The following data has a line with "white carrot: 1 -> 0" and a line with "brown cube: 1 -> 3". Write out exactly those lines and all the lines between them.

→ **RECORDS SUPPLIED**
· · · ·

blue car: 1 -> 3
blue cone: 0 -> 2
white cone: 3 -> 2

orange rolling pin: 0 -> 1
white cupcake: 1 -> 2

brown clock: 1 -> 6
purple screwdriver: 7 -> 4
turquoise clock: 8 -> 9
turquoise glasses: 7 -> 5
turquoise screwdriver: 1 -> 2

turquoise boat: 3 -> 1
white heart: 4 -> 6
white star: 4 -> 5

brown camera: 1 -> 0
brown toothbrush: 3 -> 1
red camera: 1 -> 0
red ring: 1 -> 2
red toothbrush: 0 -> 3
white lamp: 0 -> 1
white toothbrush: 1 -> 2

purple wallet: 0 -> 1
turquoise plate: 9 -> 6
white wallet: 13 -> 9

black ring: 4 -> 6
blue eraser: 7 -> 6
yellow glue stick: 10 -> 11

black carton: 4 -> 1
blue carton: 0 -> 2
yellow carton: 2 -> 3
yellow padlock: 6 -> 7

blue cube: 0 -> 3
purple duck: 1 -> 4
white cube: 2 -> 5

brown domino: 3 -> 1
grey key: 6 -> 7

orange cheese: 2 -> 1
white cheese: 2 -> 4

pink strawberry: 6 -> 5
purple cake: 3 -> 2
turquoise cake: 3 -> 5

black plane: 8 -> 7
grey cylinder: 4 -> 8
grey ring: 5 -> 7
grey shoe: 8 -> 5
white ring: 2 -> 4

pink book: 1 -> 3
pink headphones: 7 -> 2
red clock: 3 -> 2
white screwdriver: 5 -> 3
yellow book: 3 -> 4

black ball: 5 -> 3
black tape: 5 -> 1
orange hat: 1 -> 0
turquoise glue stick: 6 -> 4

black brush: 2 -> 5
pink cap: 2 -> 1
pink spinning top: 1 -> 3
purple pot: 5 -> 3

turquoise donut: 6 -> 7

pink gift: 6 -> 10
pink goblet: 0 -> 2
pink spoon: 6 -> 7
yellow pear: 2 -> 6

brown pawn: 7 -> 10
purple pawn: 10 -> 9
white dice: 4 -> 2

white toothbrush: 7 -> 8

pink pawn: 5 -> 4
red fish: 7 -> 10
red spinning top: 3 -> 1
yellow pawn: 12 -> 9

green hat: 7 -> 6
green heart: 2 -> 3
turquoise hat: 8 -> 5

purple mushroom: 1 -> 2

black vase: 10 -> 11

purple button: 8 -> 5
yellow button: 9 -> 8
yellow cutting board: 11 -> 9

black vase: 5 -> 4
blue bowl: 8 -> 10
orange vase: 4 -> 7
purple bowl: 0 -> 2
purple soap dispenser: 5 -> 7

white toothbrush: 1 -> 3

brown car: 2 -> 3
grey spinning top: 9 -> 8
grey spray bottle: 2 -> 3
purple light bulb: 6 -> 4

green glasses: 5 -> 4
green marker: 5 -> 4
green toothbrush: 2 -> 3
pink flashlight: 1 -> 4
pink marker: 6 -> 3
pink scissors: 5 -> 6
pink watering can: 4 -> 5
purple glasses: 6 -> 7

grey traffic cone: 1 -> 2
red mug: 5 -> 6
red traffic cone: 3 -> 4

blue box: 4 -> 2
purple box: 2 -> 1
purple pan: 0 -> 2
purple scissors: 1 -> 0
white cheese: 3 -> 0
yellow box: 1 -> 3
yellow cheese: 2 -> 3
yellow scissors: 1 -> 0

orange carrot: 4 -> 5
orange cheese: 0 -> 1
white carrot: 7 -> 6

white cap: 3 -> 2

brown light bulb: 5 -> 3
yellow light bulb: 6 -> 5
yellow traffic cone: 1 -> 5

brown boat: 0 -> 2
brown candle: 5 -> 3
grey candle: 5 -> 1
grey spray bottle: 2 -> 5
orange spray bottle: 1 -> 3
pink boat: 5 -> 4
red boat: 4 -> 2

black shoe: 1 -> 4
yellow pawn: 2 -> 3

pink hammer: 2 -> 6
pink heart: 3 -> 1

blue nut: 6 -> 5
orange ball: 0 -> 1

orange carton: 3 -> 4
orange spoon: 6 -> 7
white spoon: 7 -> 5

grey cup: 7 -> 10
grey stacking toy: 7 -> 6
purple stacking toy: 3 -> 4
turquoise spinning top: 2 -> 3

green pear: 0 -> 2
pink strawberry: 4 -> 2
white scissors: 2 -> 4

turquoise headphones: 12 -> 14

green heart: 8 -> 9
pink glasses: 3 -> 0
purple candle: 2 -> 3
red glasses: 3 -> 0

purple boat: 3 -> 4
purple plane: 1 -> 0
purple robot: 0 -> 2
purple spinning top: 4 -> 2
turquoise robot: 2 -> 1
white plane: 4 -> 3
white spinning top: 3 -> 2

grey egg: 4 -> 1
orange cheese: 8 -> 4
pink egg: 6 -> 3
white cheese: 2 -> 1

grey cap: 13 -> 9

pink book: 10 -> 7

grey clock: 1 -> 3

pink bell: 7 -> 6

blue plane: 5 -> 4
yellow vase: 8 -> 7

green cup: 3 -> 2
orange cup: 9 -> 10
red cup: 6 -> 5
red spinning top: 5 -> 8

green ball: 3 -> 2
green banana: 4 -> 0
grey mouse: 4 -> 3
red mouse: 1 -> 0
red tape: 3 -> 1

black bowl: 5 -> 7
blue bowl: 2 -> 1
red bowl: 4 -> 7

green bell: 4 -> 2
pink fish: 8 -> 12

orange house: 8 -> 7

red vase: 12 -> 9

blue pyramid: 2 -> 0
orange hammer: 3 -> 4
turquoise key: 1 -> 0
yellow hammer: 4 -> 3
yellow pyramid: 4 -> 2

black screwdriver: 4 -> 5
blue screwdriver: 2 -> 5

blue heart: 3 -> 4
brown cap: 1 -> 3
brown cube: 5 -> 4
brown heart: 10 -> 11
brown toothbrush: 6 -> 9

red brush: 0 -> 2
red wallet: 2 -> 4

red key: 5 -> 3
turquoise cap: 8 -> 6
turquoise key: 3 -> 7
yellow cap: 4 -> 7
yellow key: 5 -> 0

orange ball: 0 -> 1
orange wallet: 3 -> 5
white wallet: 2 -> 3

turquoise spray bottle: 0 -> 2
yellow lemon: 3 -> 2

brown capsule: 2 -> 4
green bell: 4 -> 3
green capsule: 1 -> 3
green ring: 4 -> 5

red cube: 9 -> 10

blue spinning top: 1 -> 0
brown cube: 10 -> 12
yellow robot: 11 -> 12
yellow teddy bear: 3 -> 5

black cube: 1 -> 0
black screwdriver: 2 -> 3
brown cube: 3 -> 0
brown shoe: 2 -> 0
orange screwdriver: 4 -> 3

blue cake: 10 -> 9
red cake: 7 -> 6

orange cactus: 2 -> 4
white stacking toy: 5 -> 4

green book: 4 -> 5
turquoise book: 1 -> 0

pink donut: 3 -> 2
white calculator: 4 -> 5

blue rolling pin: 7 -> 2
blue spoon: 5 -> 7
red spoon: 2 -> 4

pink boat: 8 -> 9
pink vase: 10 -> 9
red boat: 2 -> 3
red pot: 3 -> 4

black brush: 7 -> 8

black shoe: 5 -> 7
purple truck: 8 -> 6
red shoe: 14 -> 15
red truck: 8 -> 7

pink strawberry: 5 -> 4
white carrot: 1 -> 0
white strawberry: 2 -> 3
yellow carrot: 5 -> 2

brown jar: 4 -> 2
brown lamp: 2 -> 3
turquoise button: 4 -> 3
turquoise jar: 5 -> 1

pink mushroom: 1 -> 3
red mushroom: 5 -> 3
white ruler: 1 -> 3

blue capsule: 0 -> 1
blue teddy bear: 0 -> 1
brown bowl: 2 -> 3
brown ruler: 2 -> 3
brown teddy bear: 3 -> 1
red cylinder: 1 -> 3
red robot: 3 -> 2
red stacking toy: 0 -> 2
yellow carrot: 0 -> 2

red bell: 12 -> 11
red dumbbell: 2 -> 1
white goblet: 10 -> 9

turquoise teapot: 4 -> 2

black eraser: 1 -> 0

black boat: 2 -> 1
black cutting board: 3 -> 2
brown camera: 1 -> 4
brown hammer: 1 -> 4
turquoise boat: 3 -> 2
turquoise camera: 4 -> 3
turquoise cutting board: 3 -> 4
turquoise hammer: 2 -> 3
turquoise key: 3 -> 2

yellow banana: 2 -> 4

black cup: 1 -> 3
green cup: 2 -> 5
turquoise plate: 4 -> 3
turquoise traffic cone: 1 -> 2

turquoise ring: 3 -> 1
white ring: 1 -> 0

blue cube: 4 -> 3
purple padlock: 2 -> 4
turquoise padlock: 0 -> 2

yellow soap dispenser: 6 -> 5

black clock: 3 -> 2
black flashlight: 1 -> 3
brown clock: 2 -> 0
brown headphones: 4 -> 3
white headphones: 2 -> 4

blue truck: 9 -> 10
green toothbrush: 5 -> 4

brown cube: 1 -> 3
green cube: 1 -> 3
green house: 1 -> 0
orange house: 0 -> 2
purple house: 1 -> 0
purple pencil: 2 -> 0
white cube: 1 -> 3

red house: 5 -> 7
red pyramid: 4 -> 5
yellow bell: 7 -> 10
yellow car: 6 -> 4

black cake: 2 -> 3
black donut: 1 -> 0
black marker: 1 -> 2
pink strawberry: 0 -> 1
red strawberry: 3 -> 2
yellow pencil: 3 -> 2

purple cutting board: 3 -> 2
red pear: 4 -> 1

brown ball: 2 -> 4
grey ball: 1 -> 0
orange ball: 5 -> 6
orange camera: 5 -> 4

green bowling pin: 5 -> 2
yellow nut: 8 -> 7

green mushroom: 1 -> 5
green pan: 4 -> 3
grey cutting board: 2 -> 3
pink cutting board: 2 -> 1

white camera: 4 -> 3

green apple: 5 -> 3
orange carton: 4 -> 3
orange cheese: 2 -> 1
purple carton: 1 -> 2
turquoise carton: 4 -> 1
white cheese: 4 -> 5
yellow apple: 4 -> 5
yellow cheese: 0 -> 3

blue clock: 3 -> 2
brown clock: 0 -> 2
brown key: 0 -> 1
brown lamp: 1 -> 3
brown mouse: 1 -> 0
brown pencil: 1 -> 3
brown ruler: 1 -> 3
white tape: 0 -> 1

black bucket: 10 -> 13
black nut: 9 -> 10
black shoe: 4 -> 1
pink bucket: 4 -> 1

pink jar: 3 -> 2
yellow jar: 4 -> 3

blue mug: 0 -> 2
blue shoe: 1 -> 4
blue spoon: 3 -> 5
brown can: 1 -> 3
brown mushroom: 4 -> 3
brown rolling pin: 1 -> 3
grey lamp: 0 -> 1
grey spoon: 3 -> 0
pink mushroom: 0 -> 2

· · · ·

→ **TASK SOLUTION**
white carrot: 1 -> 0
white strawberry: 2 -> 3
yellow carrot: 5 -> 2

brown jar: 4 -> 2
brown lamp: 2 -> 3
turquoise button: 4 -> 3
turquoise jar: 5 -> 1

pink mushroom: 1 -> 3
red mushroom: 5 -> 3
white ruler: 1 -> 3

blue capsule: 0 -> 1
blue teddy bear: 0 -> 1
brown bowl: 2 -> 3
brown ruler: 2 -> 3
brown teddy bear: 3 -> 1
red cylinder: 1 -> 3
red robot: 3 -> 2
red stacking toy: 0 -> 2
yellow carrot: 0 -> 2

red bell: 12 -> 11
red dumbbell: 2 -> 1
white goblet: 10 -> 9

turquoise teapot: 4 -> 2

black eraser: 1 -> 0

black boat: 2 -> 1
black cutting board: 3 -> 2
brown camera: 1 -> 4
brown hammer: 1 -> 4
turquoise boat: 3 -> 2
turquoise camera: 4 -> 3
turquoise cutting board: 3 -> 4
turquoise hammer: 2 -> 3
turquoise key: 3 -> 2

yellow banana: 2 -> 4

black cup: 1 -> 3
green cup: 2 -> 5
turquoise plate: 4 -> 3
turquoise traffic cone: 1 -> 2

turquoise ring: 3 -> 1
white ring: 1 -> 0

blue cube: 4 -> 3
purple padlock: 2 -> 4
turquoise padlock: 0 -> 2

yellow soap dispenser: 6 -> 5

black clock: 3 -> 2
black flashlight: 1 -> 3
brown clock: 2 -> 0
brown headphones: 4 -> 3
white headphones: 2 -> 4

blue truck: 9 -> 10
green toothbrush: 5 -> 4

brown cube: 1 -> 3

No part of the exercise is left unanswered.